### Dataset entries
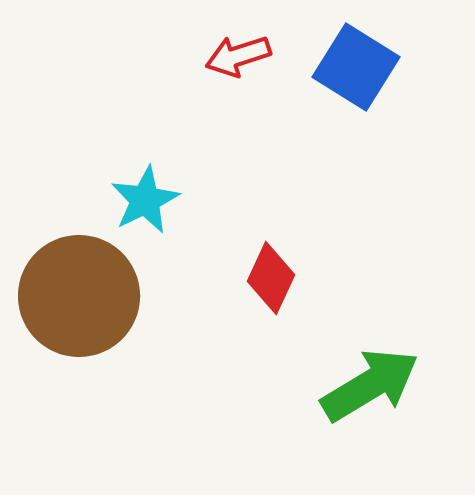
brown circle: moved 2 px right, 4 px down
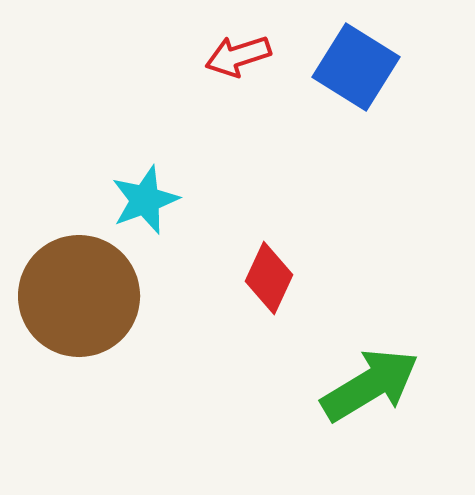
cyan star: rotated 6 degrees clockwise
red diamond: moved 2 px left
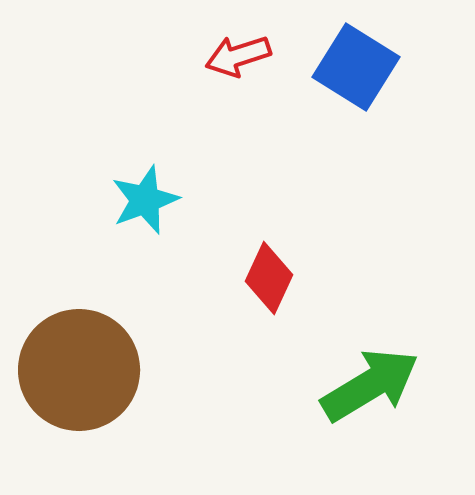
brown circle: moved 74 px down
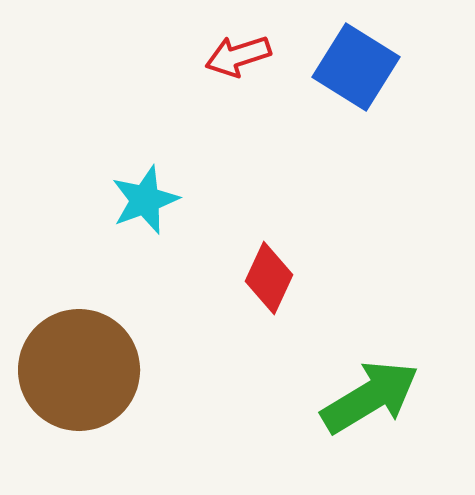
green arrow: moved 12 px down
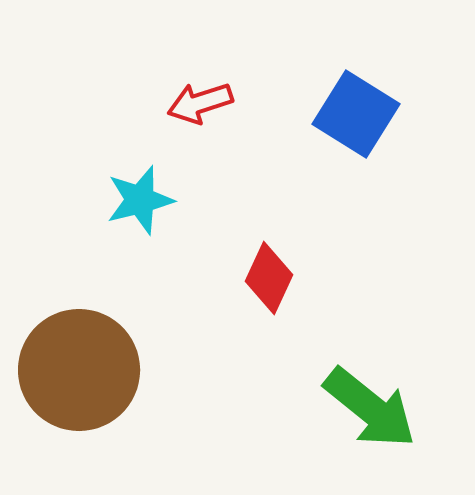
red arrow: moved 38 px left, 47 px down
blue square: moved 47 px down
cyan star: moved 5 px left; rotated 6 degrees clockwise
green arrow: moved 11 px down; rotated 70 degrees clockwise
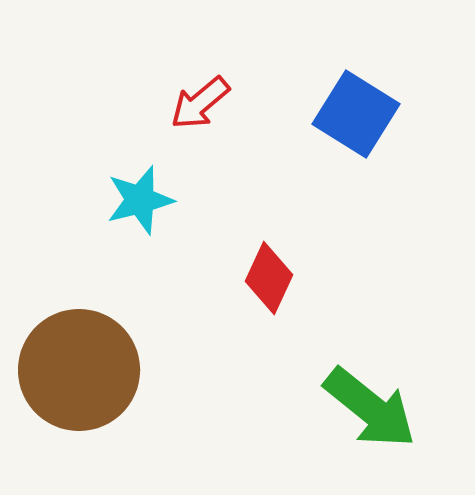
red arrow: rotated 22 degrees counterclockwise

### WRITTEN TASK
Copy out the rows with each "px" changed to "pixels", keeping everything else the same. Leave the picture lines out of your answer.

### OUTPUT OF THE EXERCISE
brown circle: moved 2 pixels right, 4 pixels down
cyan star: rotated 6 degrees clockwise
red diamond: moved 2 pixels left
brown circle: moved 74 pixels down
green arrow: moved 12 pixels down
red arrow: moved 38 pixels left, 47 pixels down
blue square: moved 47 pixels down
cyan star: moved 5 pixels left; rotated 6 degrees clockwise
green arrow: moved 11 pixels down; rotated 70 degrees clockwise
red arrow: rotated 22 degrees counterclockwise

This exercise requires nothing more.